=== PROVIDED RECORDS ===
—————
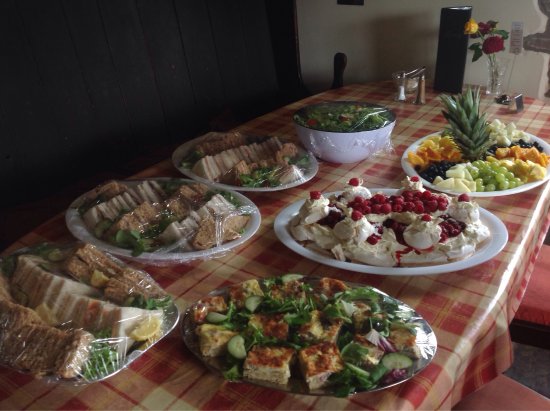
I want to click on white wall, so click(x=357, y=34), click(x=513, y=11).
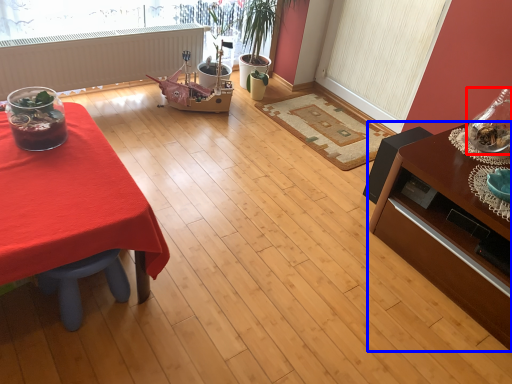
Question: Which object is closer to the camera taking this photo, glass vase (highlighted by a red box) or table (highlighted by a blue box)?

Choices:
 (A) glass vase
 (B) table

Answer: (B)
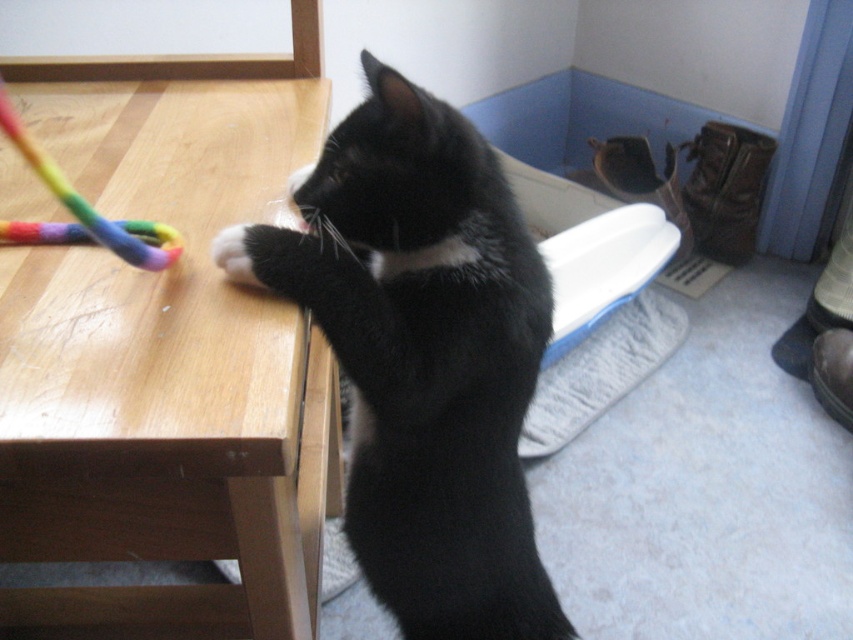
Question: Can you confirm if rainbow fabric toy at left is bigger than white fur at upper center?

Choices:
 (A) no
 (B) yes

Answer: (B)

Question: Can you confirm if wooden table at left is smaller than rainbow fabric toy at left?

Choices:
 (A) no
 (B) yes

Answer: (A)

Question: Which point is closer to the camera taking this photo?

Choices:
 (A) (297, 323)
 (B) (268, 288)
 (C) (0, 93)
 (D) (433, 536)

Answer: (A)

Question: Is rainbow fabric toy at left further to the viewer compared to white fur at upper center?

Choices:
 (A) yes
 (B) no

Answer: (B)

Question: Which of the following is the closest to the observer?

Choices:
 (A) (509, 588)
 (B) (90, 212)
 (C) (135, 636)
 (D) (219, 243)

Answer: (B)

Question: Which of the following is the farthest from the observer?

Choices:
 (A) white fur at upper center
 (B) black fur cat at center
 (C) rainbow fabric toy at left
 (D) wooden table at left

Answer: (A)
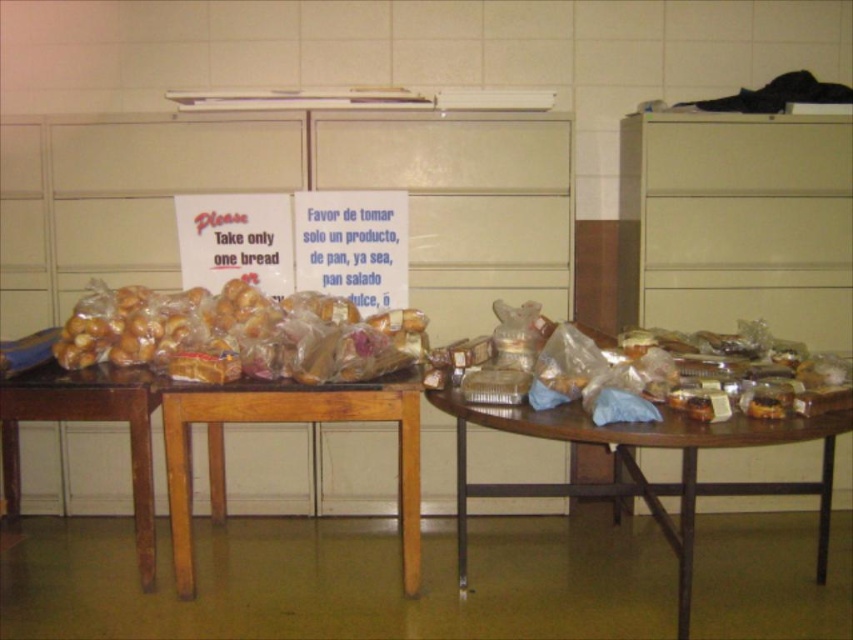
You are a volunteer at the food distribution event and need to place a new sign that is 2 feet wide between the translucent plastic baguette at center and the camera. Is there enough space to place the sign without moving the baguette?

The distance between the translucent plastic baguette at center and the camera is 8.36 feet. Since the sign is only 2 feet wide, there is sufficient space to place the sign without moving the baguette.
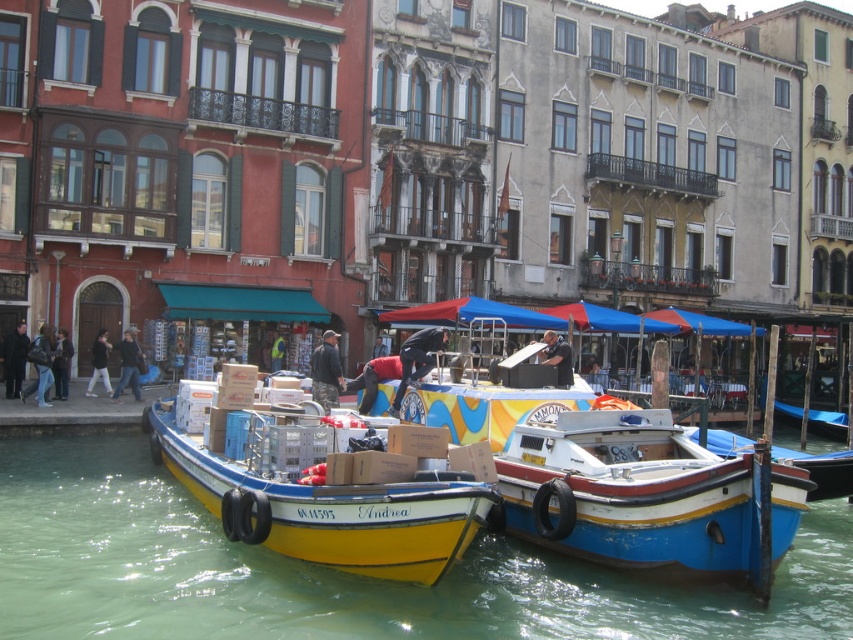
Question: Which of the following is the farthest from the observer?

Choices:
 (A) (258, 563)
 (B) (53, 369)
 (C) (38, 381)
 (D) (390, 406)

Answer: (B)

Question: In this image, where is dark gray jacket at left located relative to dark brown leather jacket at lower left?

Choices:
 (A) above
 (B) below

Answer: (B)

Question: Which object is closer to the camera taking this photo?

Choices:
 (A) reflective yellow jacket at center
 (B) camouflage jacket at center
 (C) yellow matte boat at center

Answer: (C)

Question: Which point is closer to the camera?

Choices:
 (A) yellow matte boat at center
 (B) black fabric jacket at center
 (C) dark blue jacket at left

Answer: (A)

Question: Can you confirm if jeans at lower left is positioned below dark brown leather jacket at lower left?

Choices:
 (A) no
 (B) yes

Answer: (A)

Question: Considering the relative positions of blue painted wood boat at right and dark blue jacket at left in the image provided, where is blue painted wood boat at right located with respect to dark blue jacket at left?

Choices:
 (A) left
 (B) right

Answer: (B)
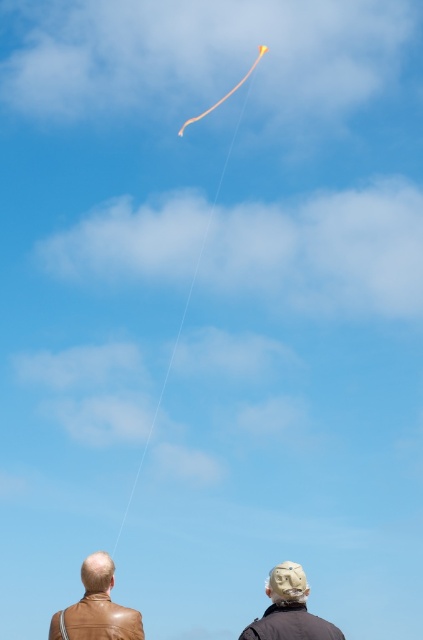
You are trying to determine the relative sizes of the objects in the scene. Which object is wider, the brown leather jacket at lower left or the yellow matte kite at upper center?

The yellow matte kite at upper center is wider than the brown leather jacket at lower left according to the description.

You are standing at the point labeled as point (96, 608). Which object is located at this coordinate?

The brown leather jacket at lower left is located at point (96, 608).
—————
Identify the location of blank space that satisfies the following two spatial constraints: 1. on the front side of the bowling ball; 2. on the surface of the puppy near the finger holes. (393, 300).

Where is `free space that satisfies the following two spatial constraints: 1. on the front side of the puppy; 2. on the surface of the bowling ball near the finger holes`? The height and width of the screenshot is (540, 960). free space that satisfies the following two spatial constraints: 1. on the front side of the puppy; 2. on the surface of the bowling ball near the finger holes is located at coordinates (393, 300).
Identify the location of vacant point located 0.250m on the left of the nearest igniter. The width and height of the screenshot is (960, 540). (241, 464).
—————
=== EXERCISE BRIEF ===
Reproduce the material word for word, starting with the line that contains "I want to click" and going on through the line that contains "Question: Which point is closer to the camera taking", with both of those lines included. Leave the pictures out of your answer.

=== CORRECT ANSWER ===
I want to click on white wall, so click(x=357, y=34), click(x=513, y=11).
Question: Which object is closer to the camera taking this photo, glass vase (highlighted by a red box) or table (highlighted by a blue box)?

Choices:
 (A) glass vase
 (B) table

Answer: (B)
Question: Can you confirm if rainbow fabric toy at left is bigger than white fur at upper center?

Choices:
 (A) no
 (B) yes

Answer: (B)

Question: Can you confirm if wooden table at left is smaller than rainbow fabric toy at left?

Choices:
 (A) no
 (B) yes

Answer: (A)

Question: Which point is closer to the camera taking this photo?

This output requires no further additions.